Could you transcribe exactly the lines from the one containing "R4: none -> 1M (RESET, VA)" through the last line of the records below, leaving out the pictures?

───

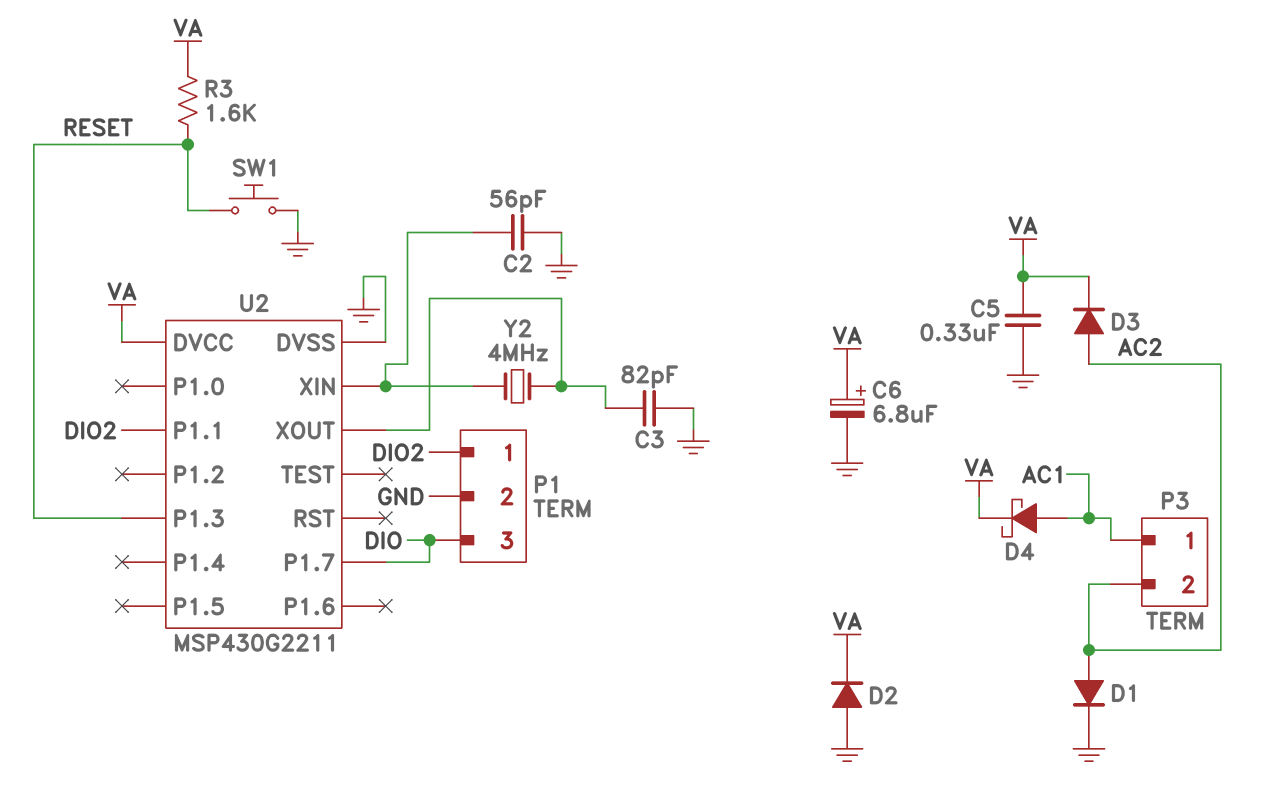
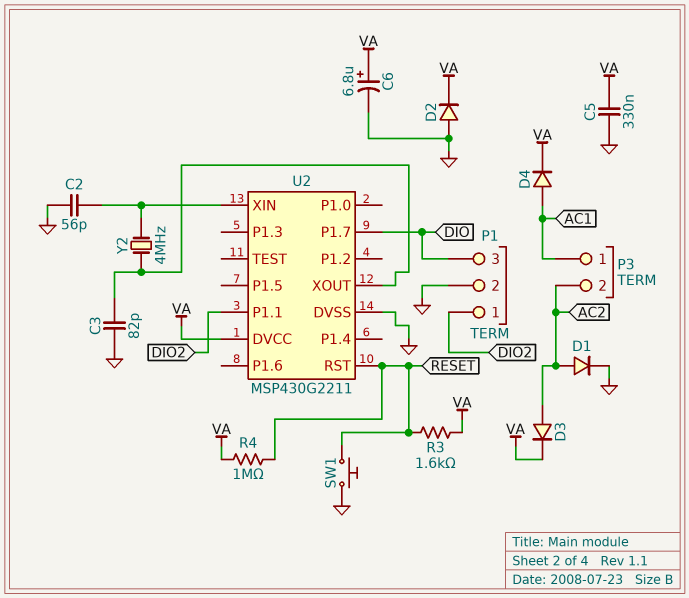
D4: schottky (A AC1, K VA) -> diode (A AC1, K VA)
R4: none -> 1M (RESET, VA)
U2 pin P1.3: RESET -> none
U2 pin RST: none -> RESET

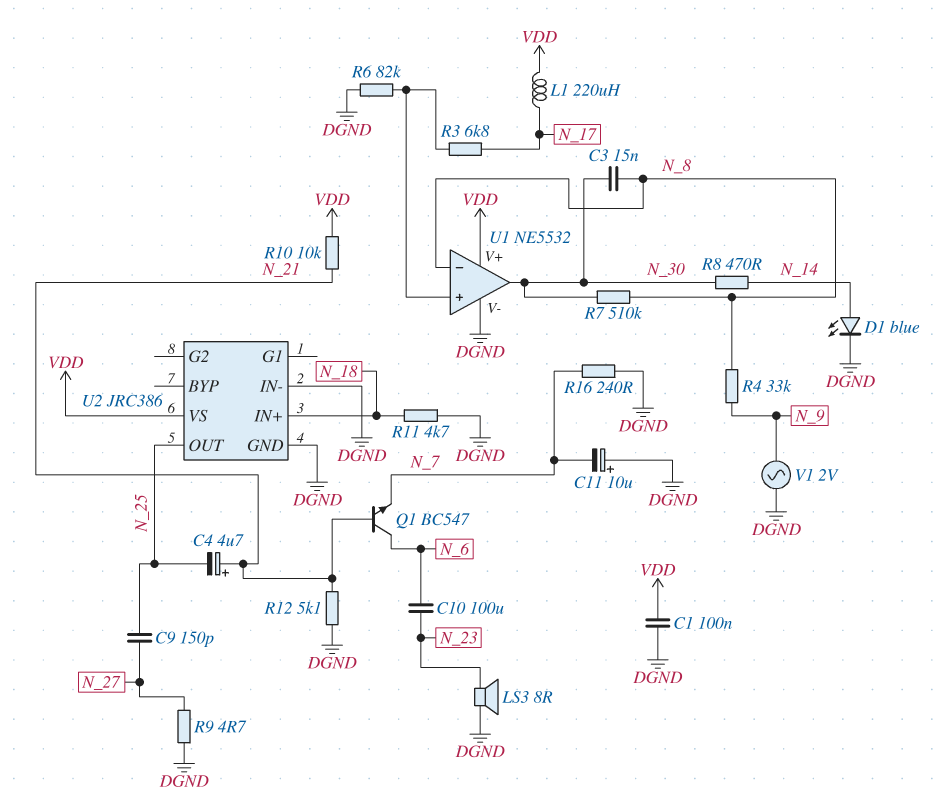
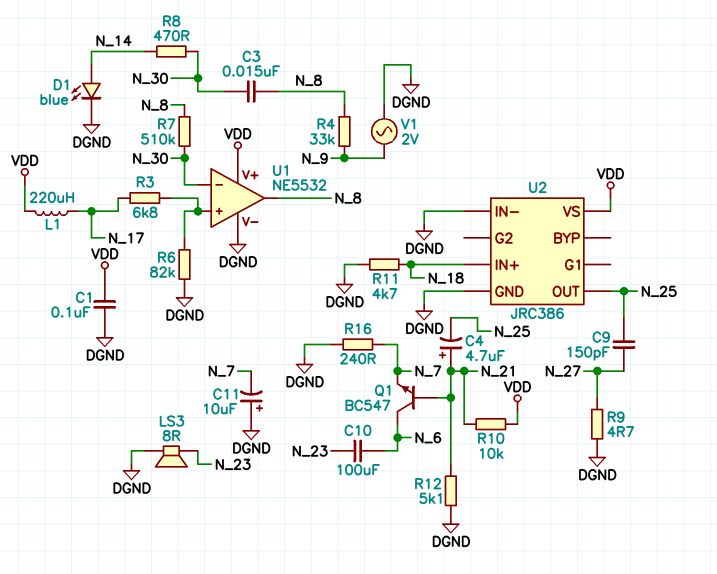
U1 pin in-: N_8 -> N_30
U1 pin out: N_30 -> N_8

───

#### OUTPUT:
R4: none -> 1M (RESET, VA)
U2 pin P1.3: RESET -> none
U2 pin RST: none -> RESET

U1 pin in-: N_8 -> N_30
U1 pin out: N_30 -> N_8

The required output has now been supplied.